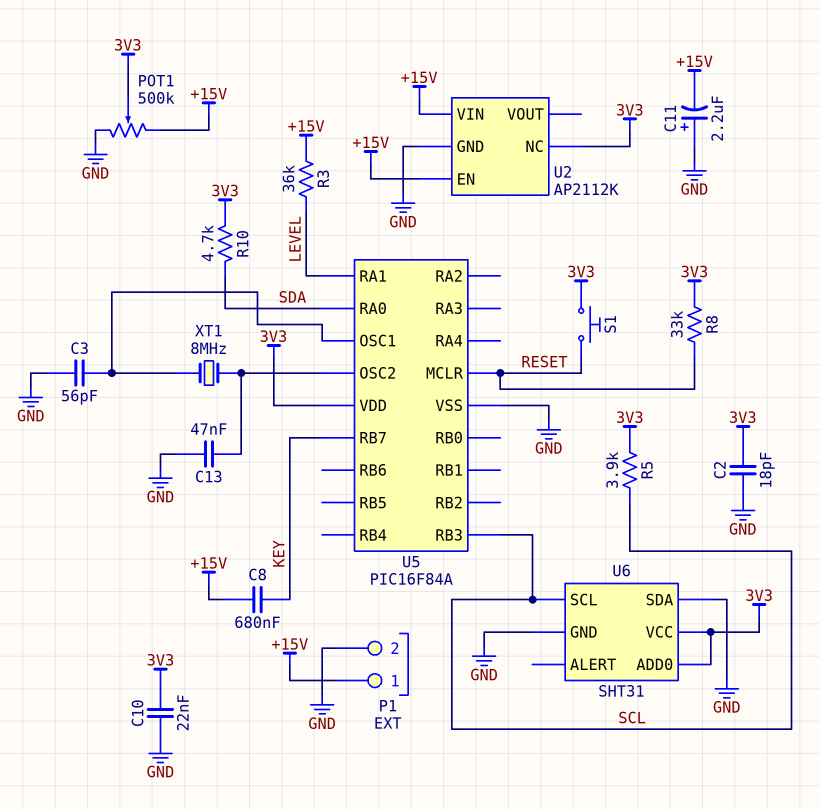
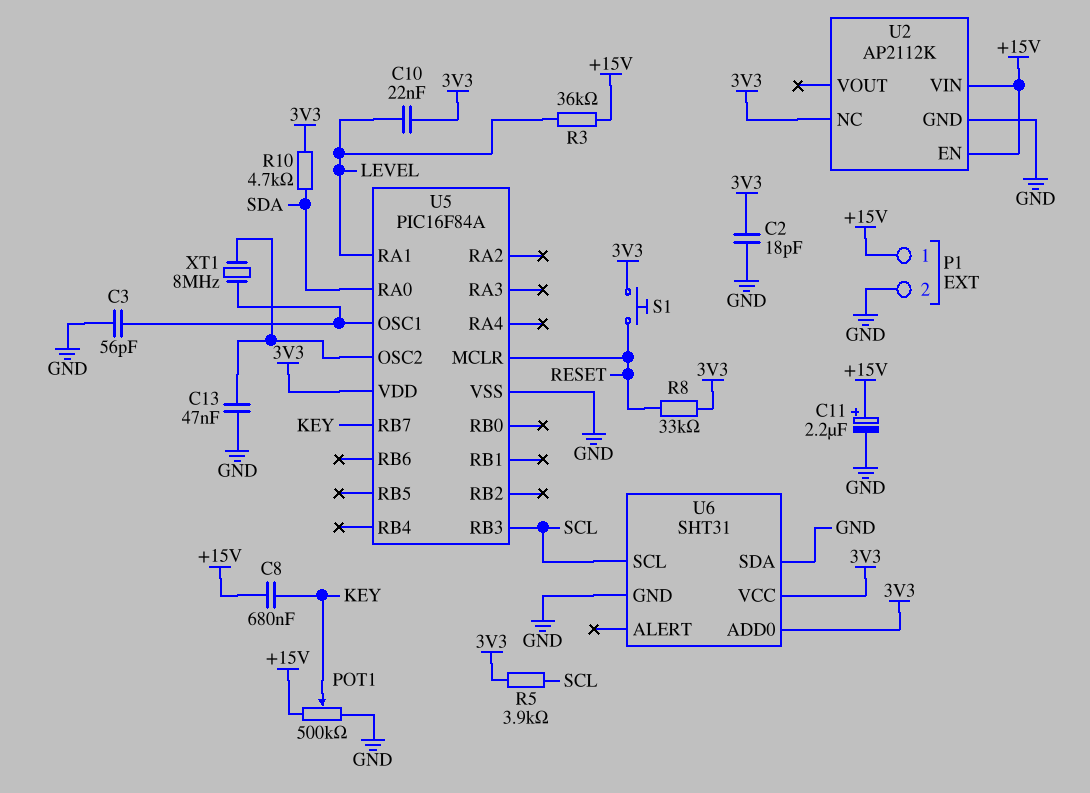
C10: 22nF (3V3, GND) -> 22nF (3V3, LEVEL)
C11: 2.2uF (plus GND, minus +15V) -> 2.2uF (plus +15V, minus GND)
POT1: 500k (+15V, GND, wiper 3V3) -> 500k (+15V, GND, wiper KEY)

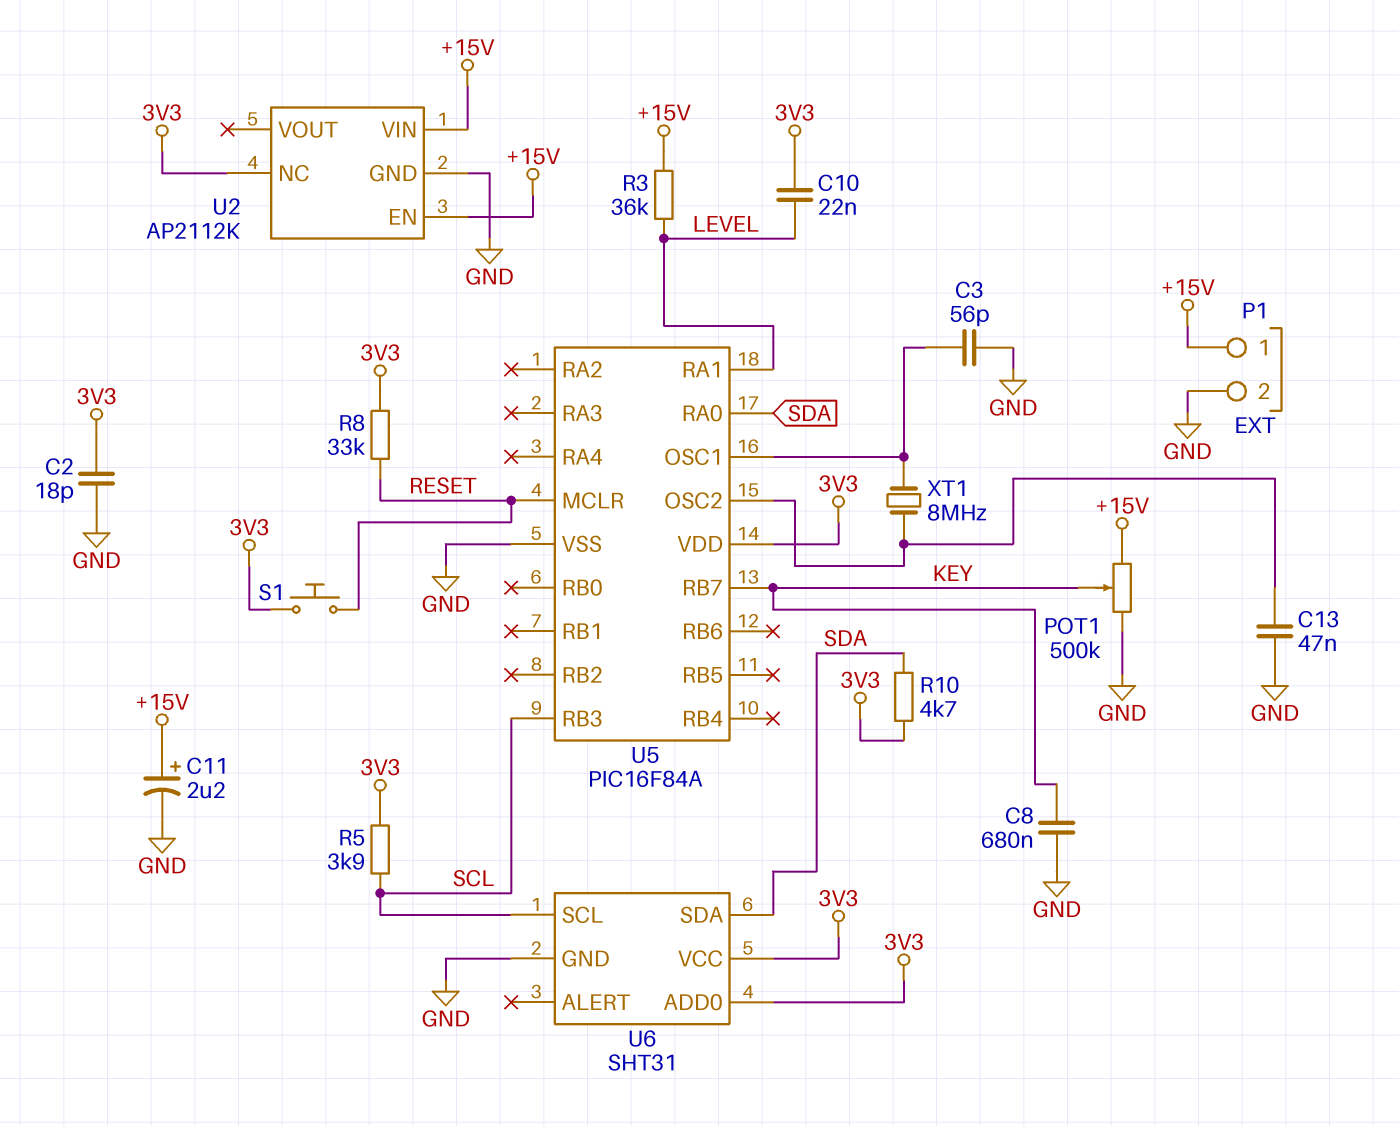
C8: 680nF (+15V, KEY) -> 680nF (GND, KEY)
U6 pin SDA: GND -> SDA

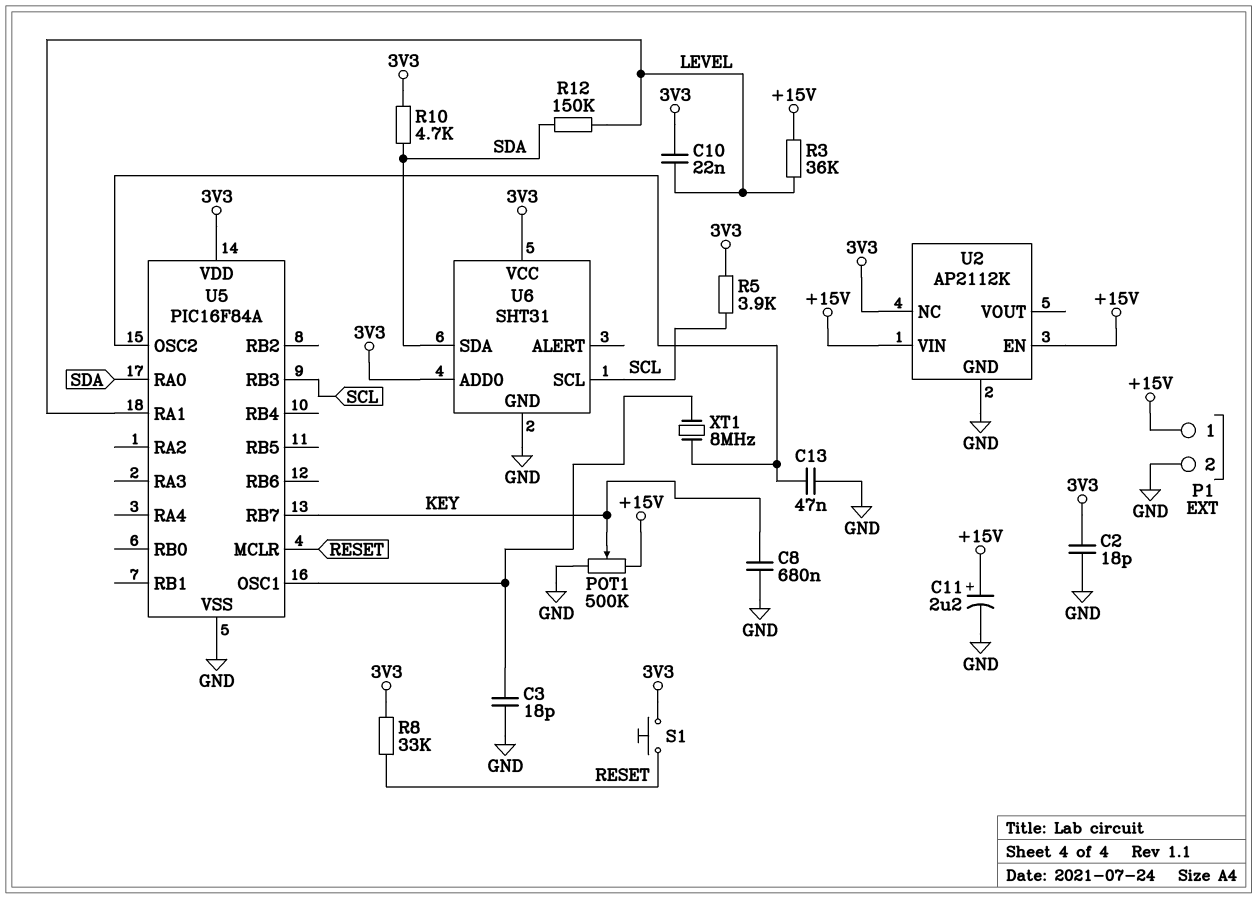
C3: 56pF (GND, U5/OSC1) -> 18pF (GND, U5/OSC1)
R12: none -> 150k (LEVEL, SDA)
____
Repeat the lines from the one containing "C3: 56pF (GND, U5/OSC1)" through the end of the listing, exactly and without any other lines; both ends are included.

*Result for this task:*
C3: 56pF (GND, U5/OSC1) -> 18pF (GND, U5/OSC1)
R12: none -> 150k (LEVEL, SDA)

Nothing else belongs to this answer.